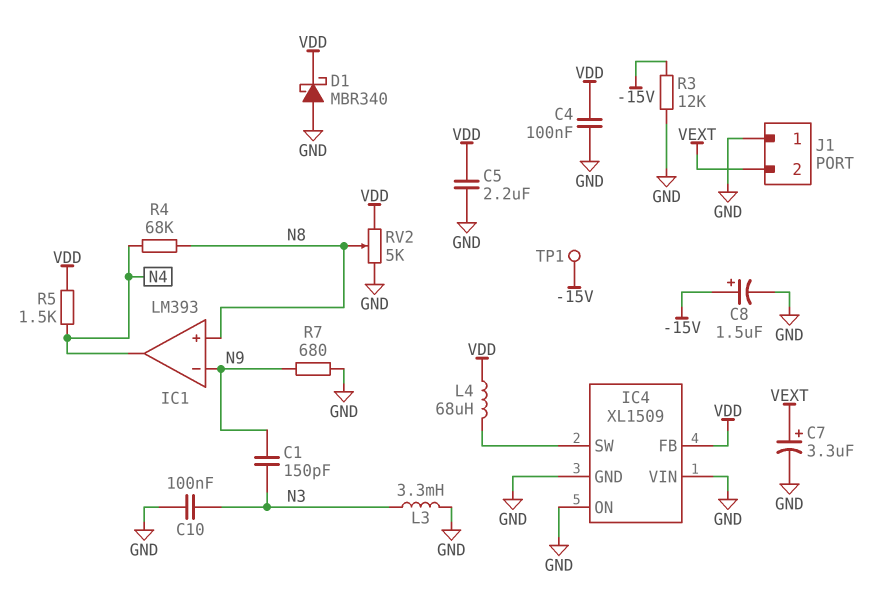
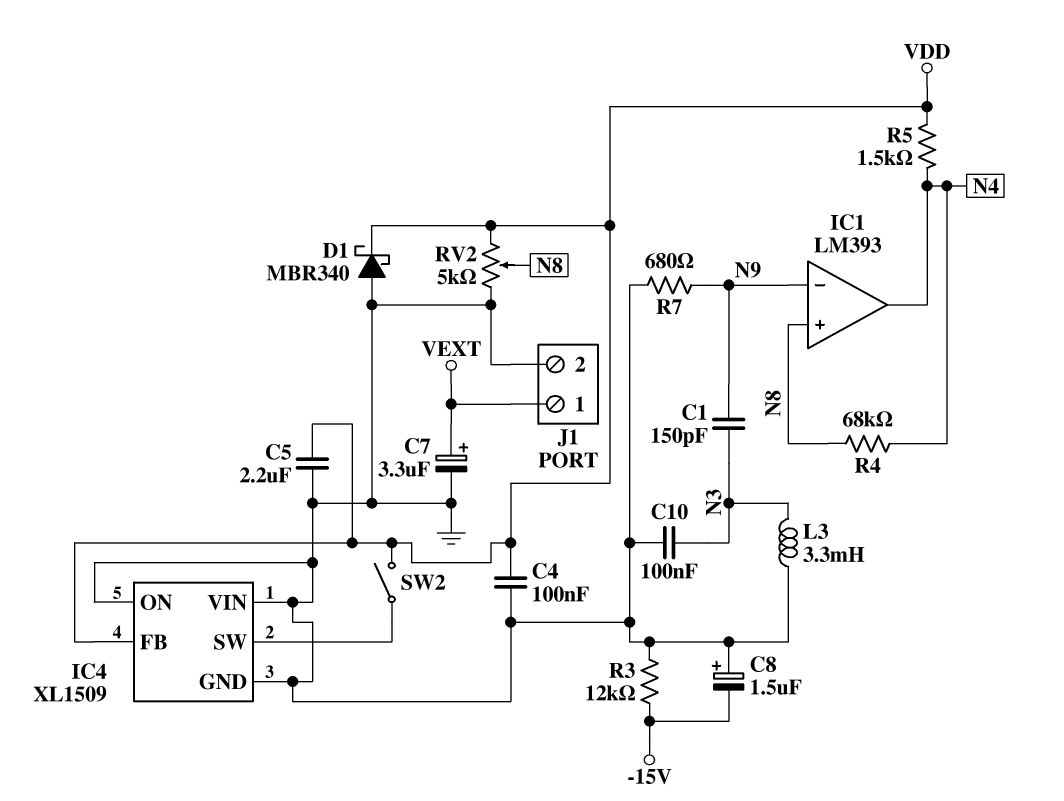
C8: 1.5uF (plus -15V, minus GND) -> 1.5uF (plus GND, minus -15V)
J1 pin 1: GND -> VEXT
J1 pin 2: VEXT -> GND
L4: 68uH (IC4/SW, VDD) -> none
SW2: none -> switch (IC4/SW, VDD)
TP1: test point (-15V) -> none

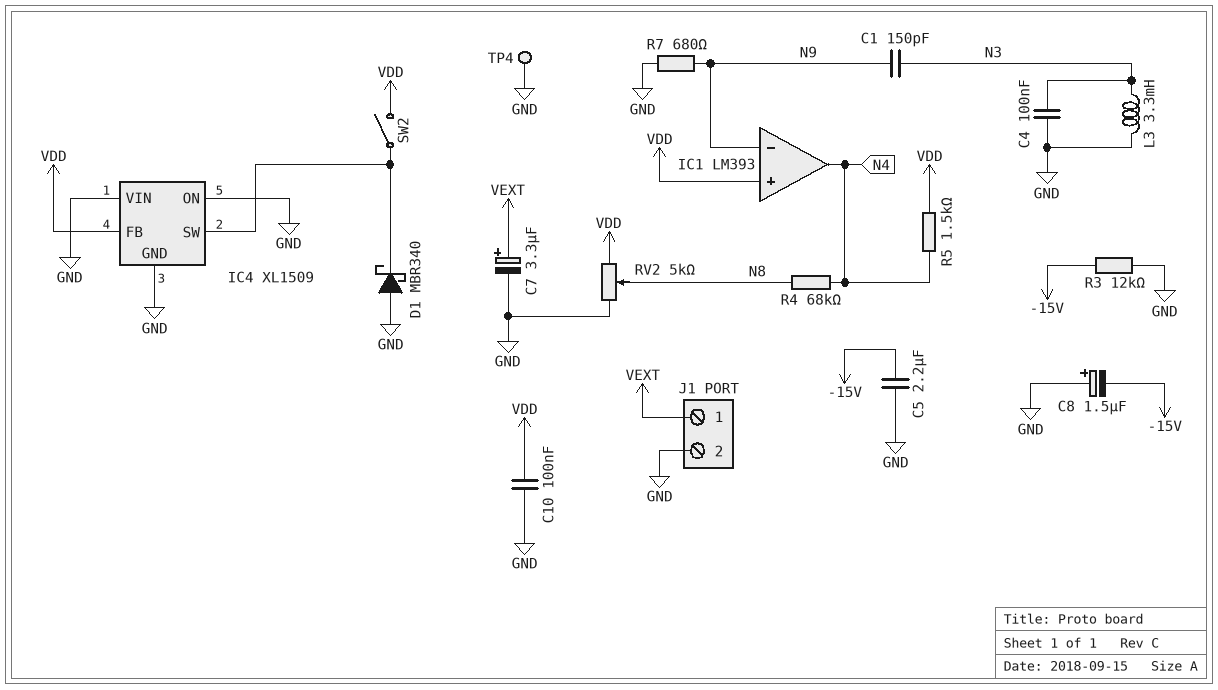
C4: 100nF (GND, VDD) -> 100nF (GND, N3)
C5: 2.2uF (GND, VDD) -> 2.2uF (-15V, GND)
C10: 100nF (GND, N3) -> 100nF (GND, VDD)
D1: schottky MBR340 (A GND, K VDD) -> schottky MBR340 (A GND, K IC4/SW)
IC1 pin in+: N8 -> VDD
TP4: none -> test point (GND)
--
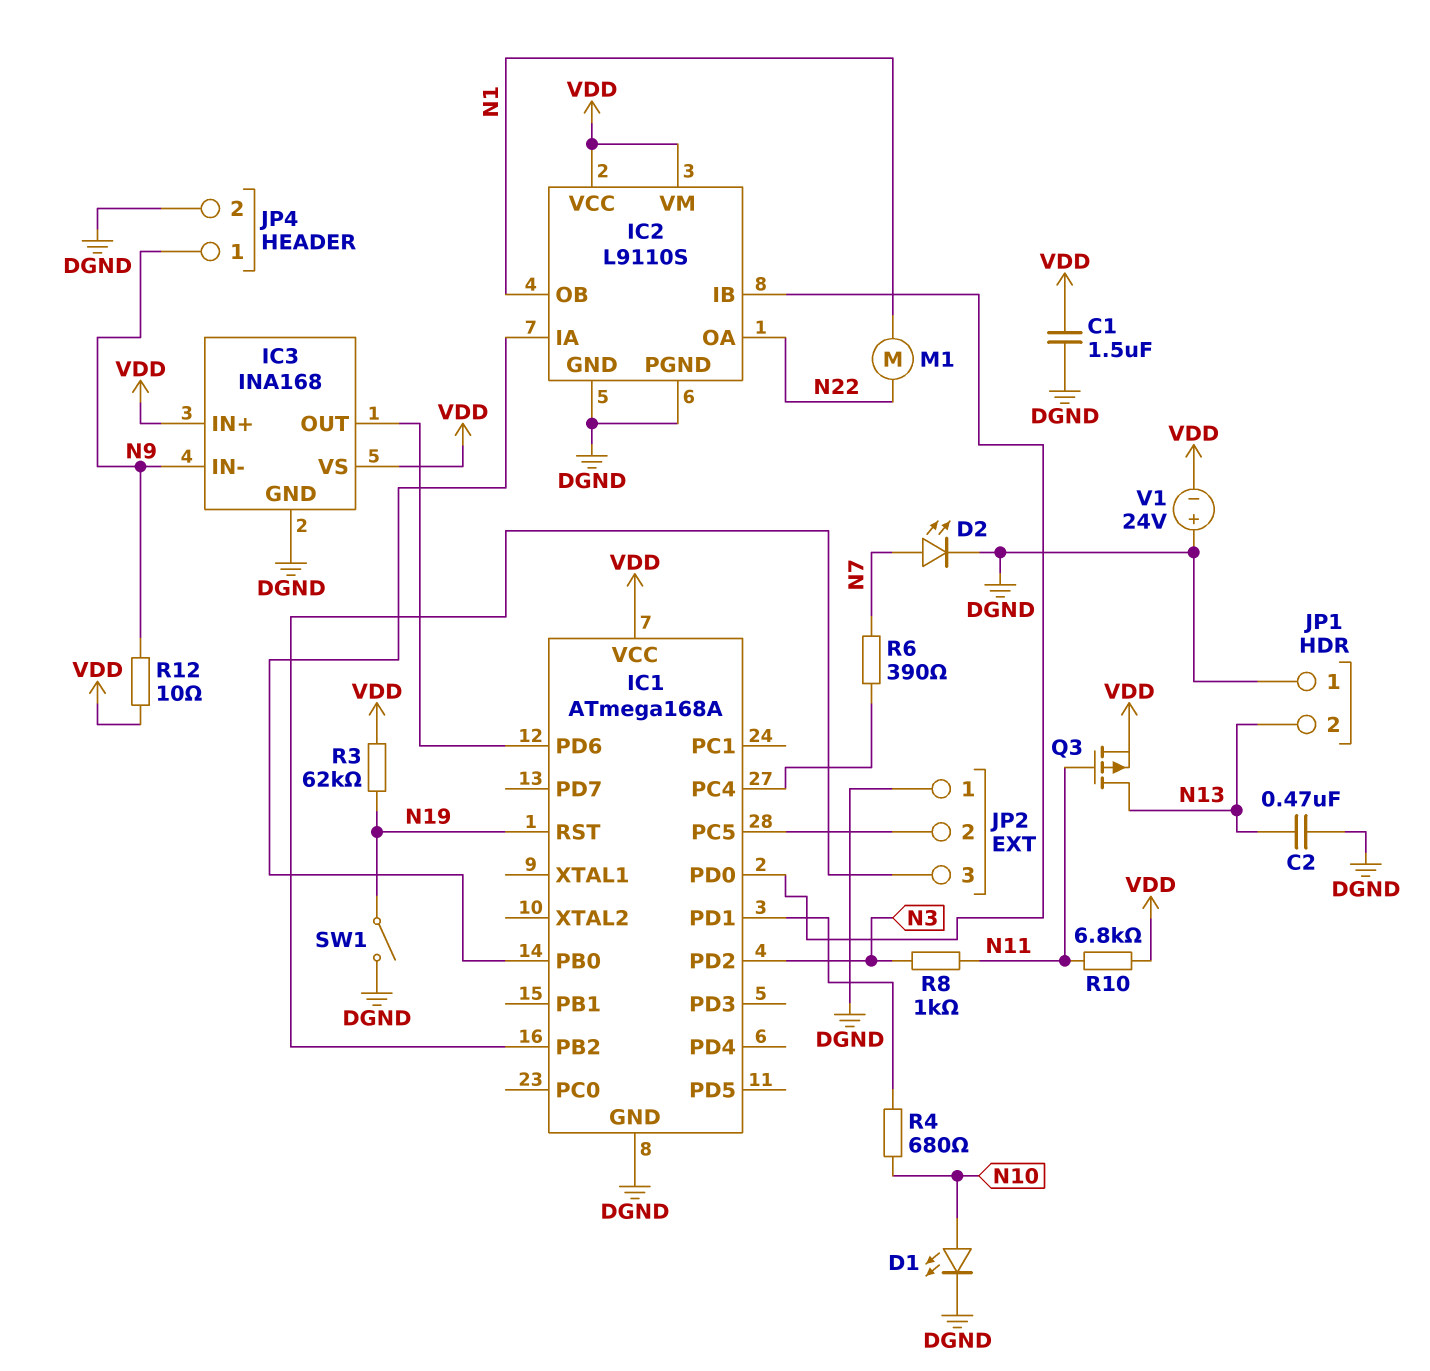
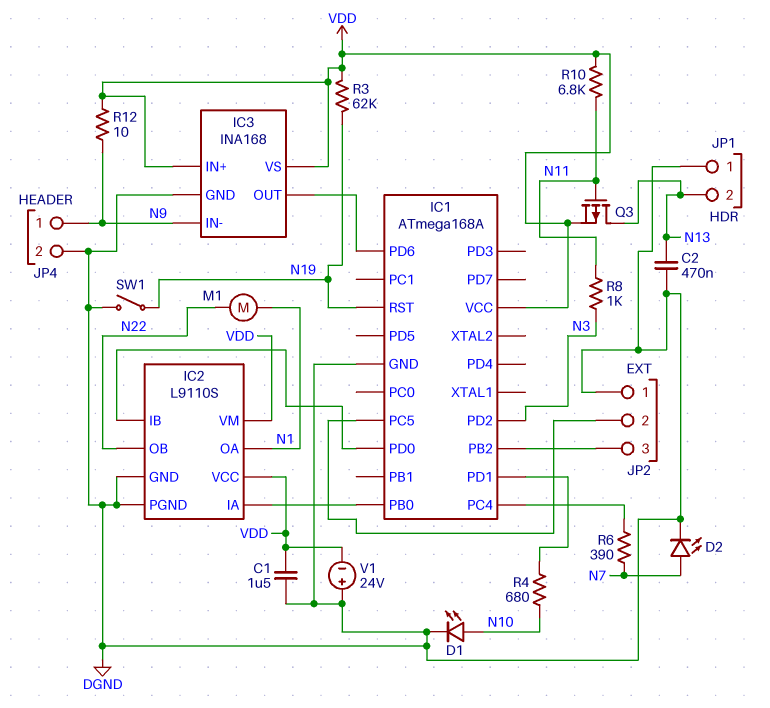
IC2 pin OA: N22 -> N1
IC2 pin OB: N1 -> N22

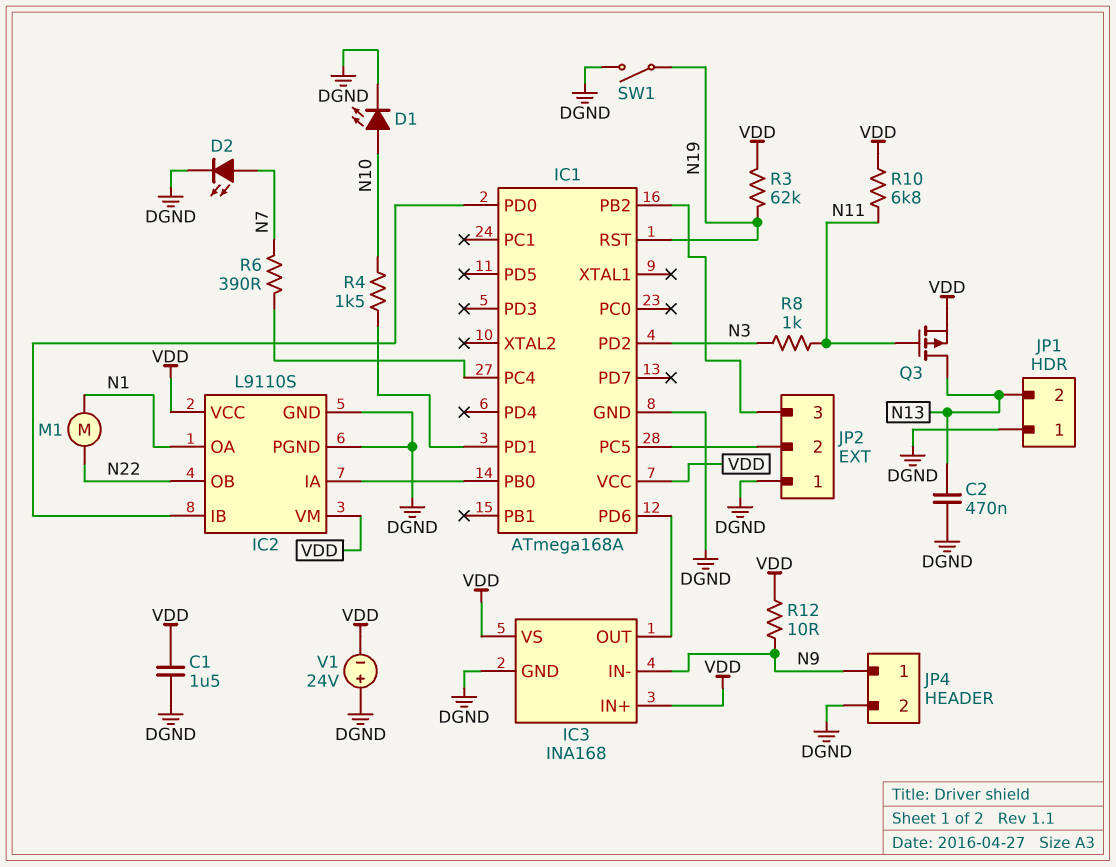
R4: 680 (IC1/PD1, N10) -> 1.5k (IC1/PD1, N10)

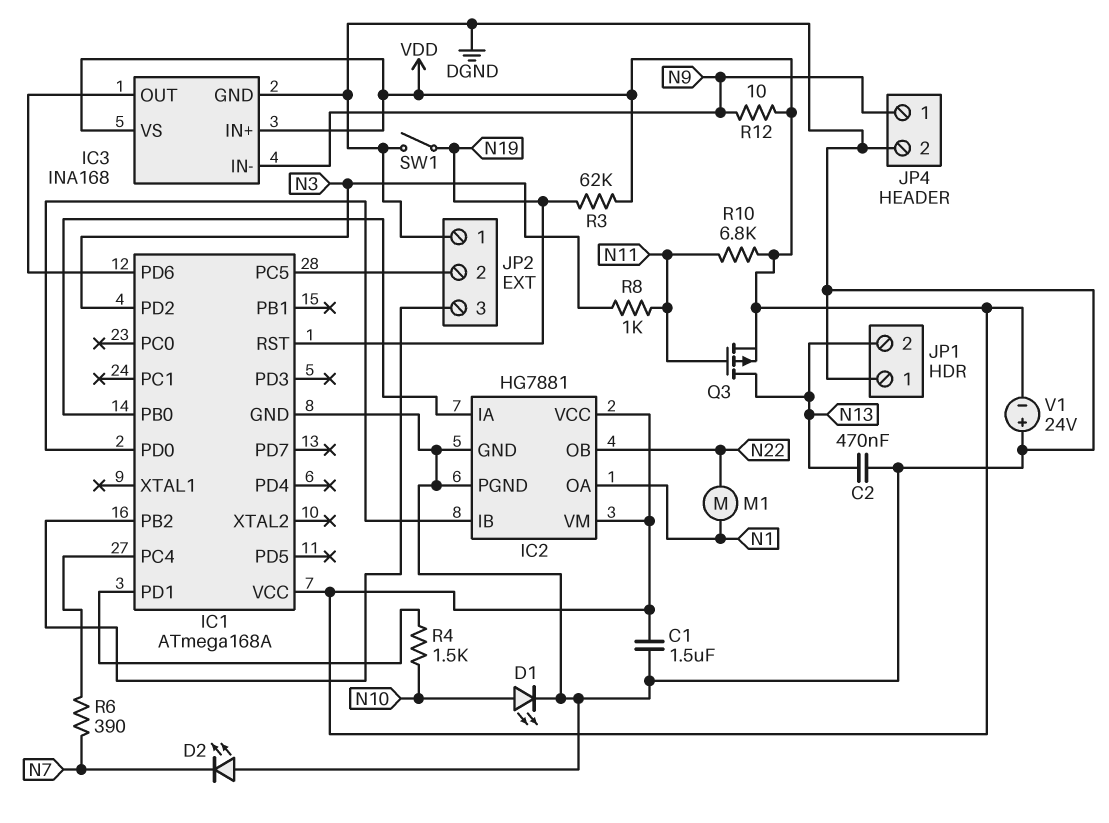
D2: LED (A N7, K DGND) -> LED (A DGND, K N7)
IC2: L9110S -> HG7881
...
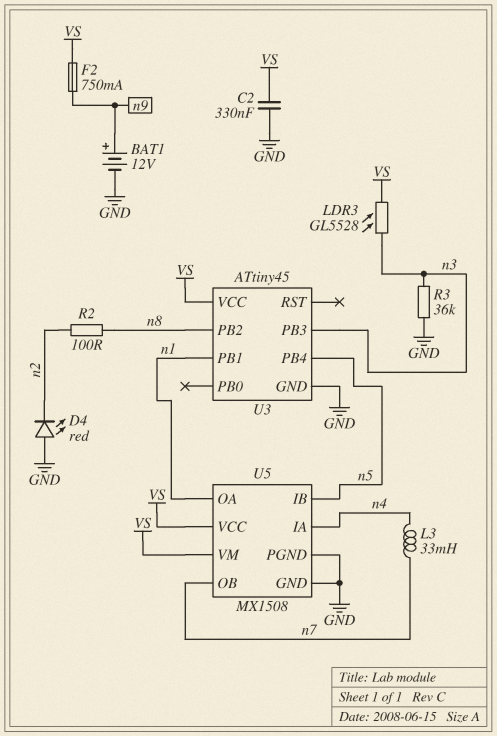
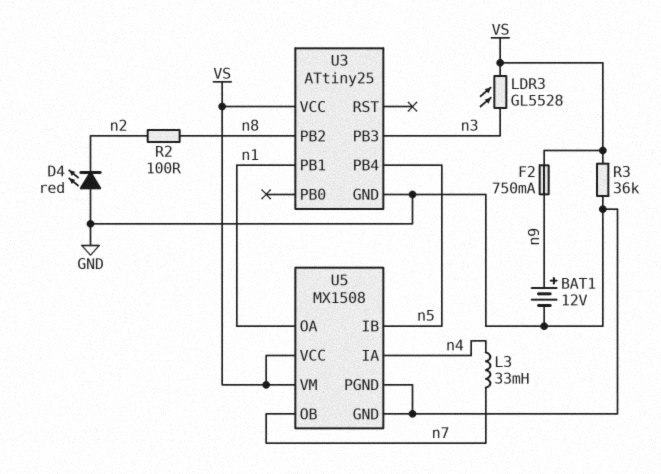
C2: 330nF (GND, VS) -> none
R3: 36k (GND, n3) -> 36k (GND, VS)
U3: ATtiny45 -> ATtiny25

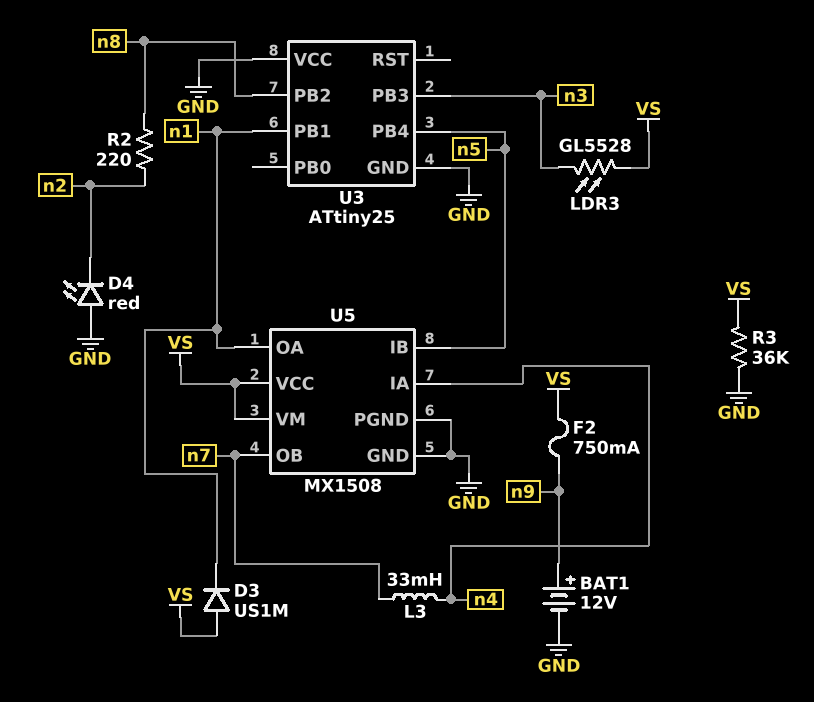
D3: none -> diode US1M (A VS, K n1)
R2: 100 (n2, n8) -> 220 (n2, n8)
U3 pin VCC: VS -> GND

- TASK -
Leaving pictures out, output the lines of the data above from the one with "C8: 1.5uF (plus" through the one with "TP4: none -> test point (GND)", word for word.

- TASK OUTPUT -
C8: 1.5uF (plus -15V, minus GND) -> 1.5uF (plus GND, minus -15V)
J1 pin 1: GND -> VEXT
J1 pin 2: VEXT -> GND
L4: 68uH (IC4/SW, VDD) -> none
SW2: none -> switch (IC4/SW, VDD)
TP1: test point (-15V) -> none

C4: 100nF (GND, VDD) -> 100nF (GND, N3)
C5: 2.2uF (GND, VDD) -> 2.2uF (-15V, GND)
C10: 100nF (GND, N3) -> 100nF (GND, VDD)
D1: schottky MBR340 (A GND, K VDD) -> schottky MBR340 (A GND, K IC4/SW)
IC1 pin in+: N8 -> VDD
TP4: none -> test point (GND)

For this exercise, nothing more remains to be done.